WHAT YOU WILL DO:
Leave out every picture, and output exactly the lines from the line containing "rose-pink toy rocket" through the last line of the data.

━━━━━━━━━━━━━━━━

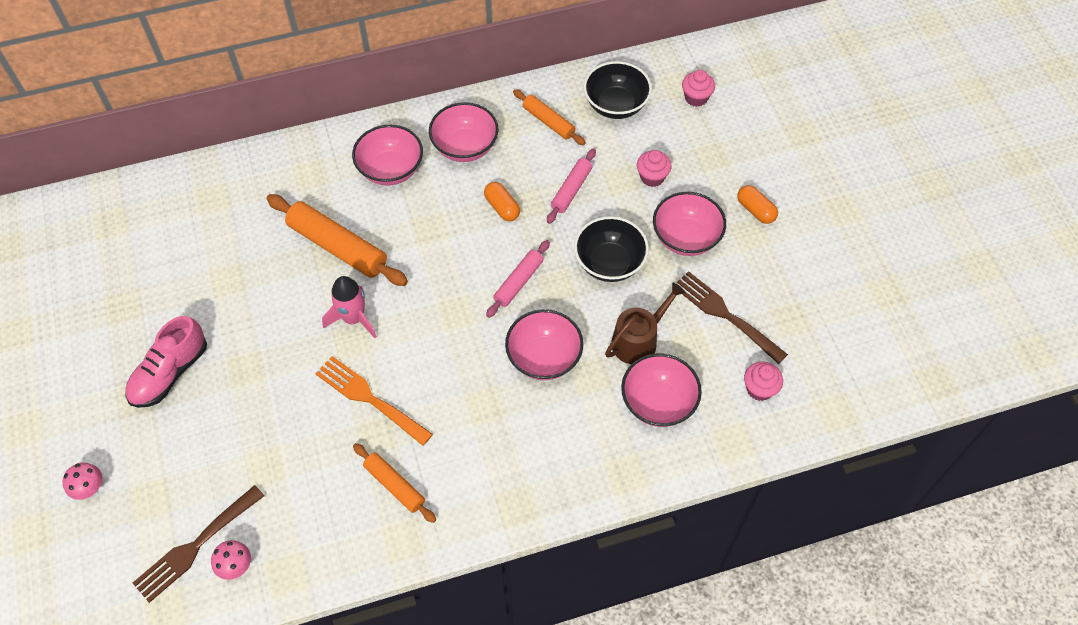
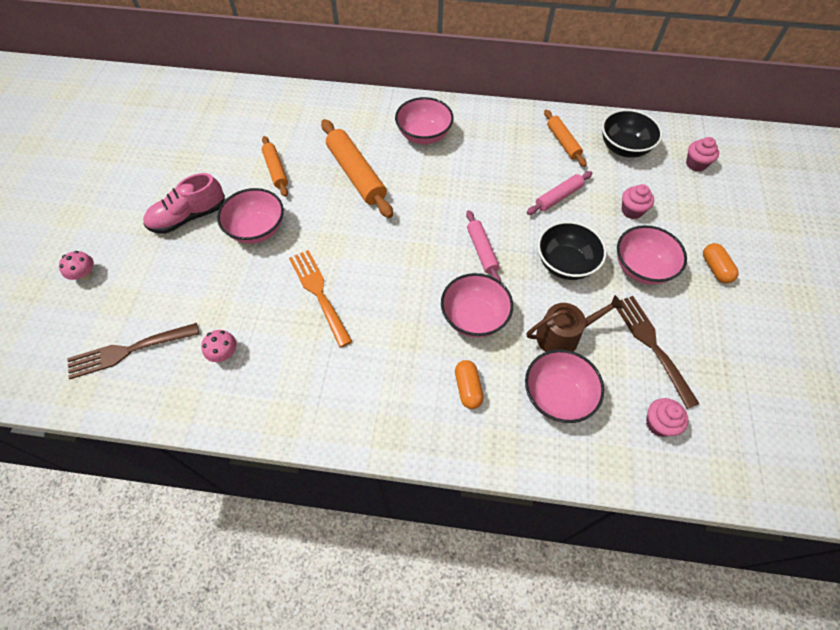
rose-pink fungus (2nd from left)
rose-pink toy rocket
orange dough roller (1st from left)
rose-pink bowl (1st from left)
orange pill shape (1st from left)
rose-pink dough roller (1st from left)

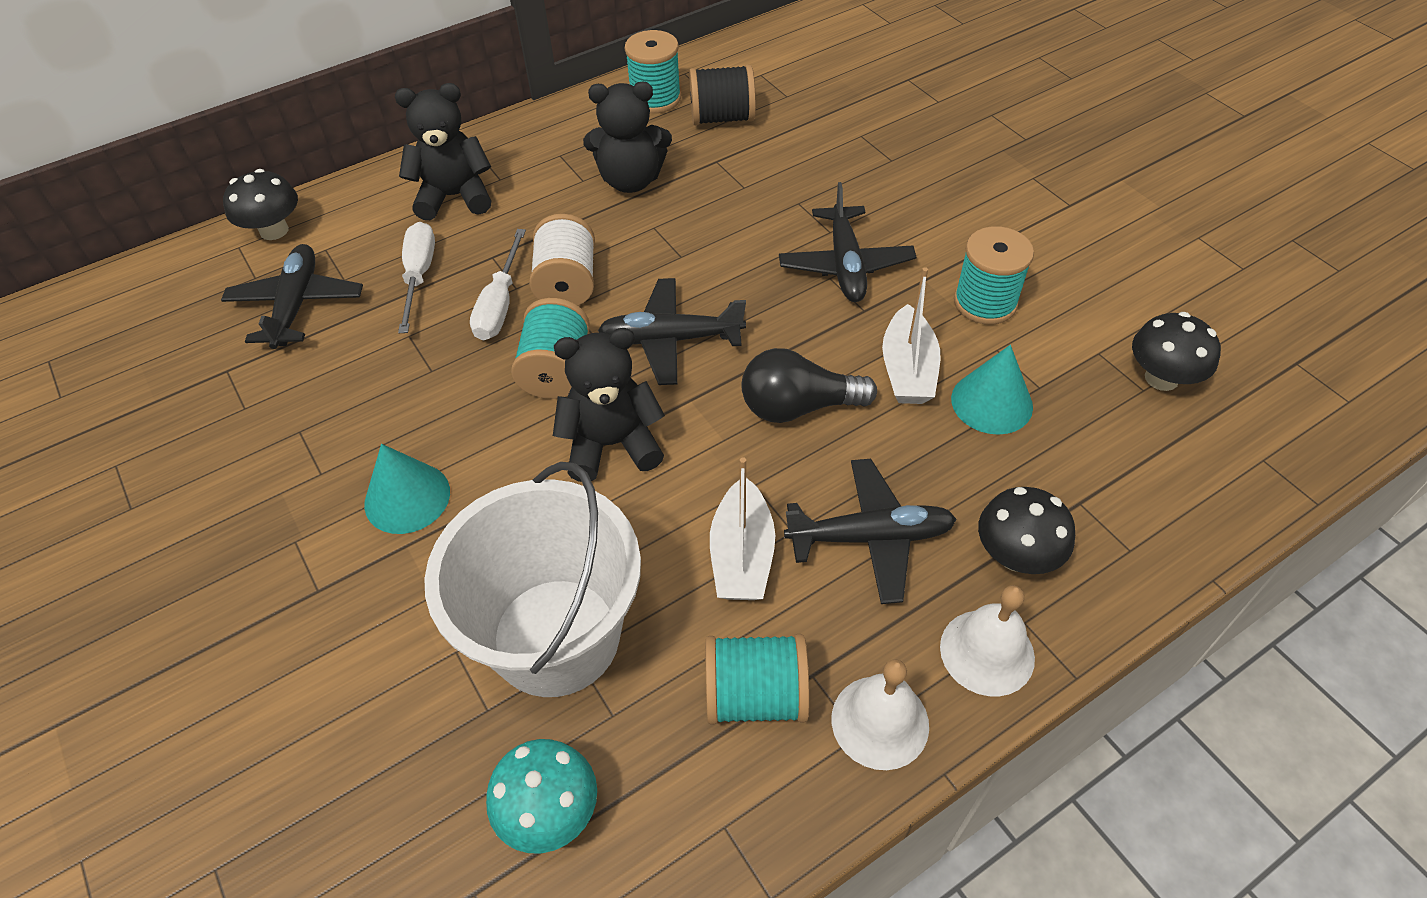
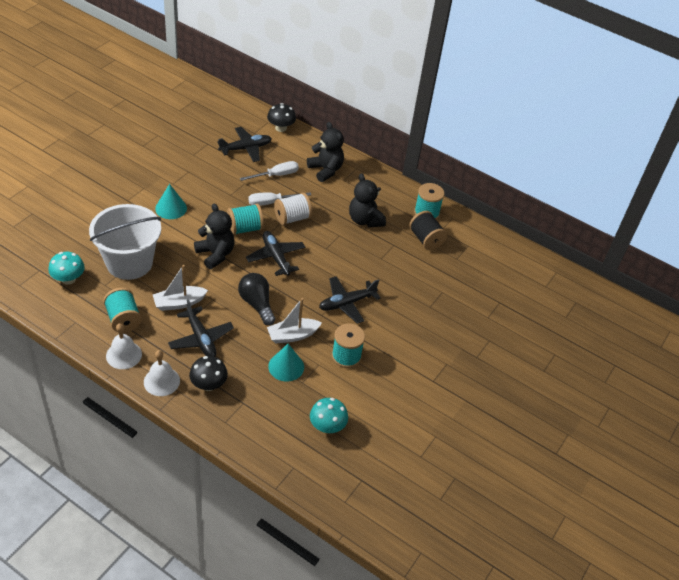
aqua fungus (2nd from left)

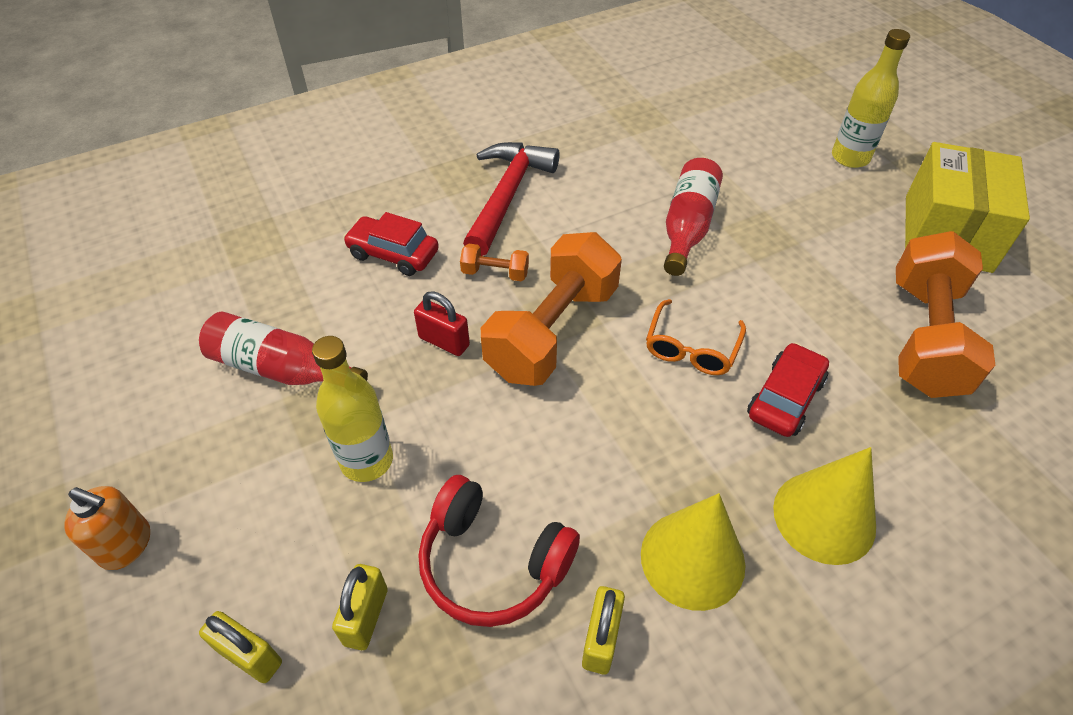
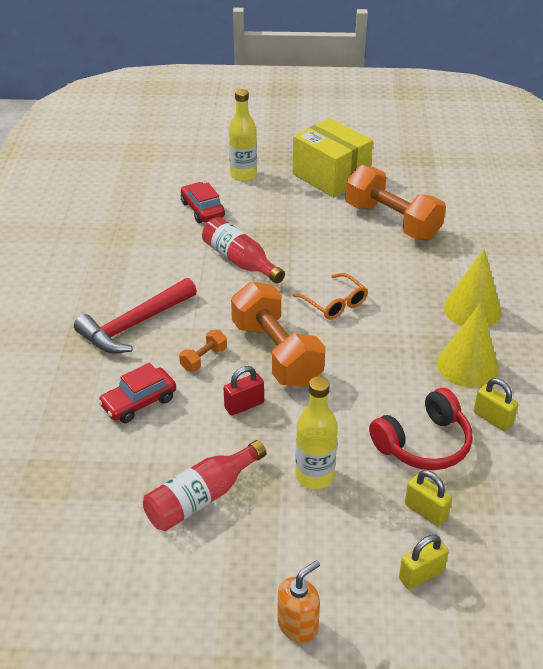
crimson carpenter's hammer
crimson toy car (2nd from left)

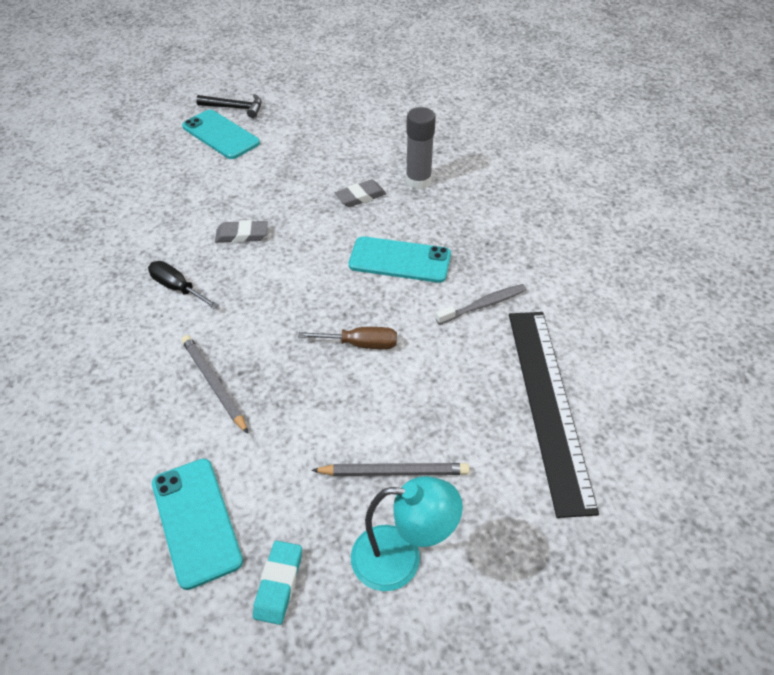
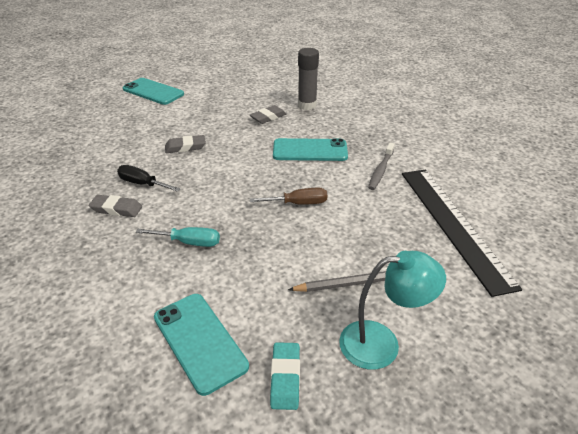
aqua screwdriver
ebony carpenter's hammer
gray tooth brush
gray eraser (1st from left)

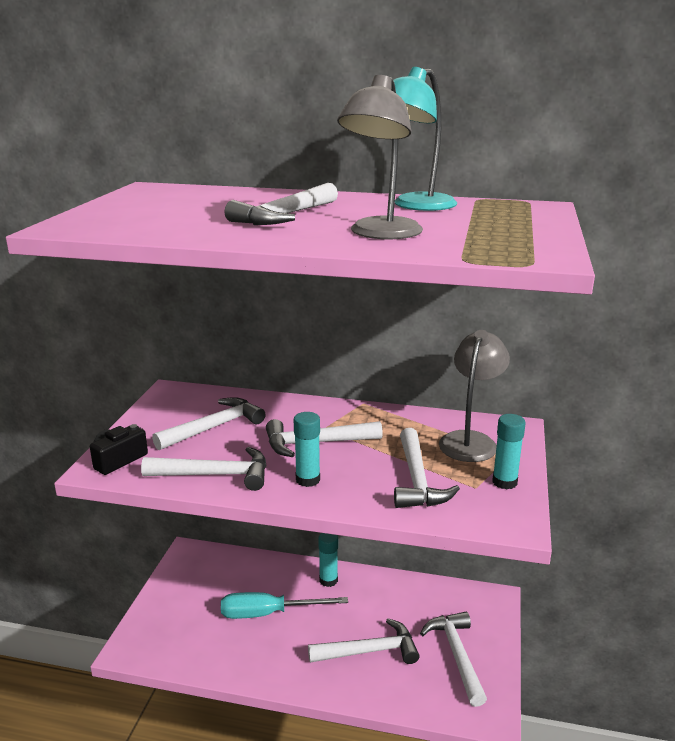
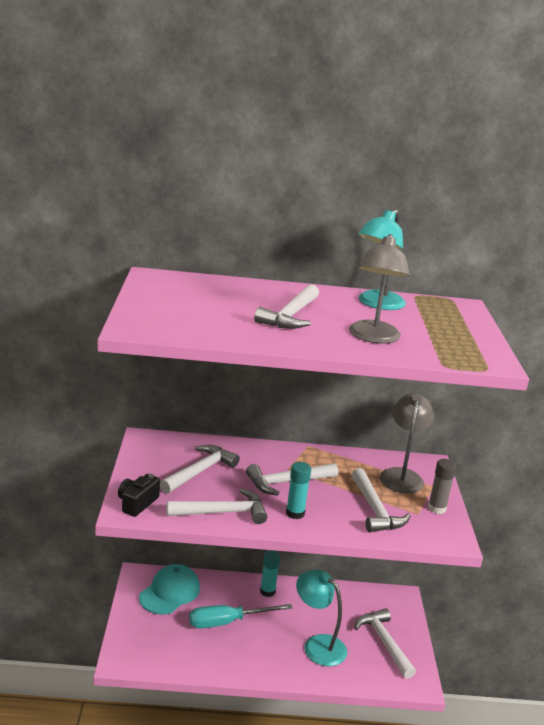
aqua reading lamp (1st from left)
gray stick of glue
aqua peaked cap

━━━━━━━━━━━━━━━━

EXERCISE ANSWER:
rose-pink toy rocket
orange dough roller (1st from left)
rose-pink bowl (1st from left)
orange pill shape (1st from left)
rose-pink dough roller (1st from left)

aqua fungus (2nd from left)

crimson carpenter's hammer
crimson toy car (2nd from left)

aqua screwdriver
ebony carpenter's hammer
gray tooth brush
gray eraser (1st from left)

aqua reading lamp (1st from left)
gray stick of glue
aqua peaked cap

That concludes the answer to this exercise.